Stored records:

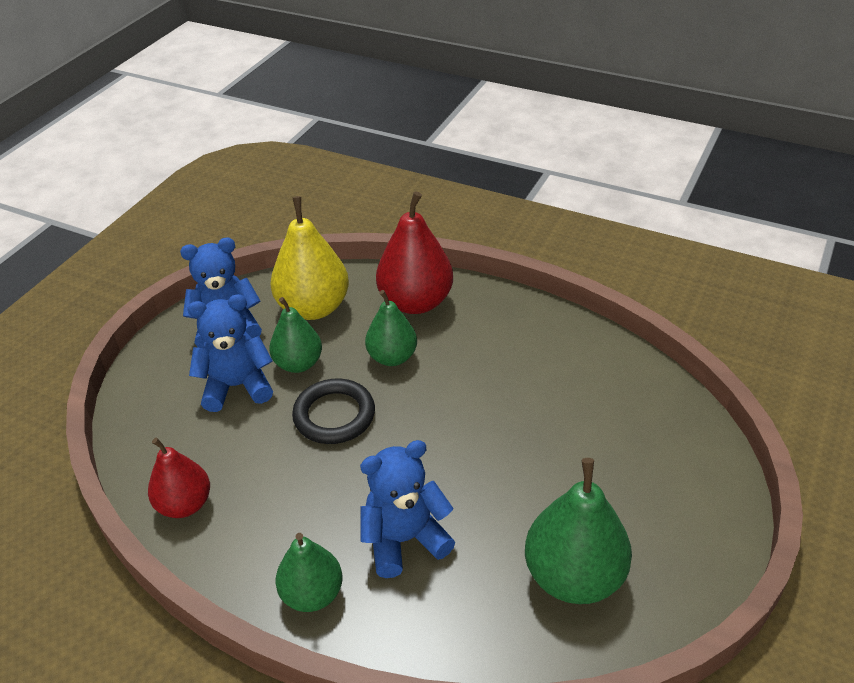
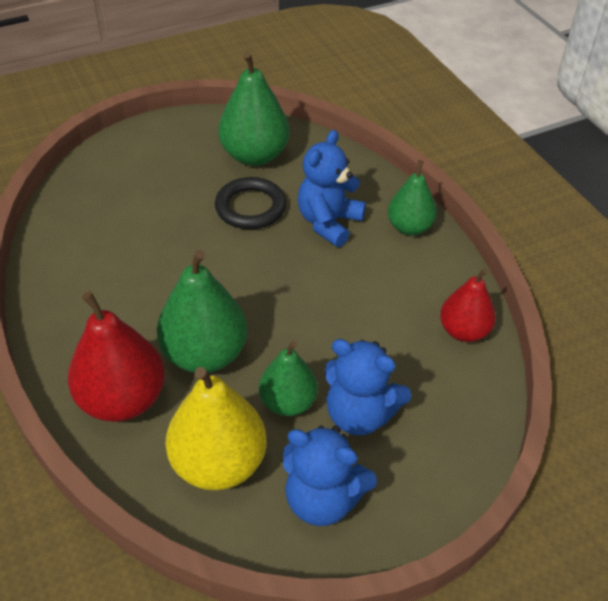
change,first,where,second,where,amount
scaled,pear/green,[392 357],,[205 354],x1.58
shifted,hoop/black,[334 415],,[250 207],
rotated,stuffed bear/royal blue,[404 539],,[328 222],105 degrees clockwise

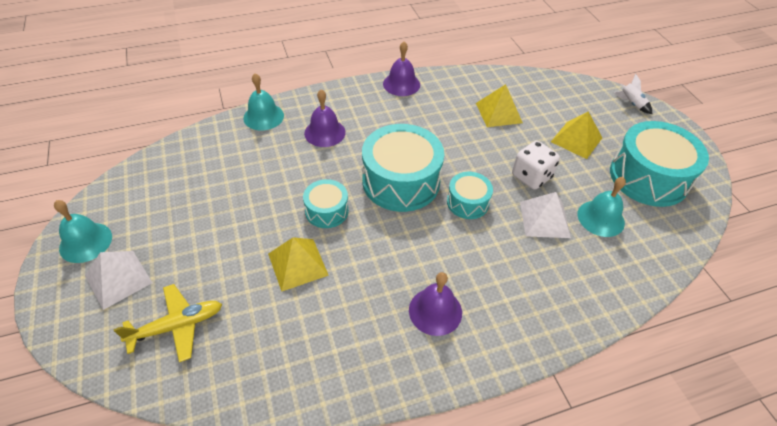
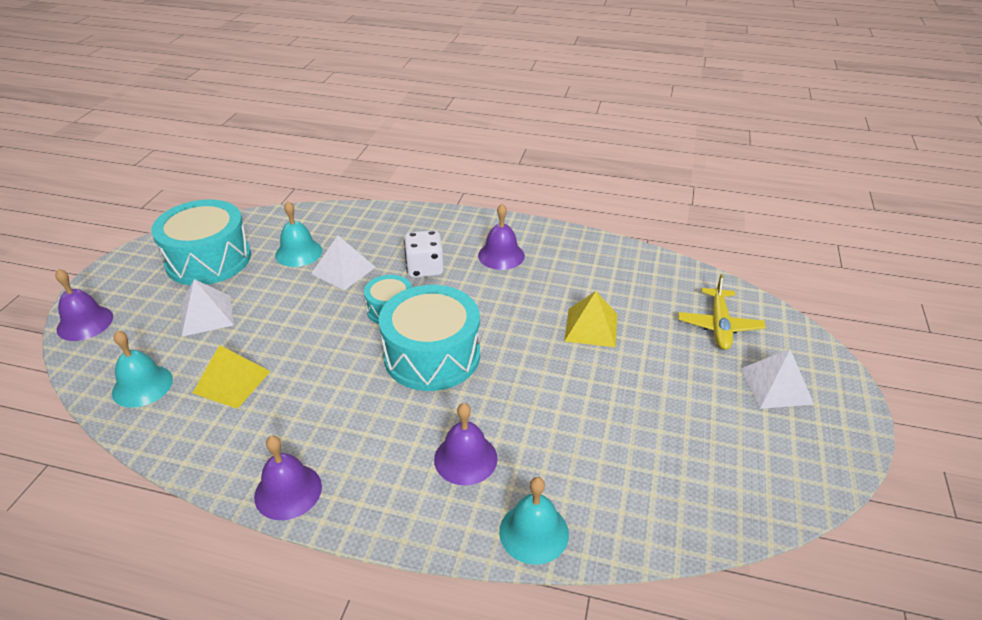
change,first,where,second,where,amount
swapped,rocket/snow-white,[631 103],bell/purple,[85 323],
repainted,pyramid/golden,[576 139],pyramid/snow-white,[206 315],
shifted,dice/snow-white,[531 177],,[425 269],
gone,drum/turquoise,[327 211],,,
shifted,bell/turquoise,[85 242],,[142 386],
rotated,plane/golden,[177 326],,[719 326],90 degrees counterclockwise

[Activity] Extract the text of all the records above verbatim, excluding pictures.

[Written solution]
change,first,where,second,where,amount
scaled,pear/green,[392 357],,[205 354],x1.58
shifted,hoop/black,[334 415],,[250 207],
rotated,stuffed bear/royal blue,[404 539],,[328 222],105 degrees clockwise

change,first,where,second,where,amount
swapped,rocket/snow-white,[631 103],bell/purple,[85 323],
repainted,pyramid/golden,[576 139],pyramid/snow-white,[206 315],
shifted,dice/snow-white,[531 177],,[425 269],
gone,drum/turquoise,[327 211],,,
shifted,bell/turquoise,[85 242],,[142 386],
rotated,plane/golden,[177 326],,[719 326],90 degrees counterclockwise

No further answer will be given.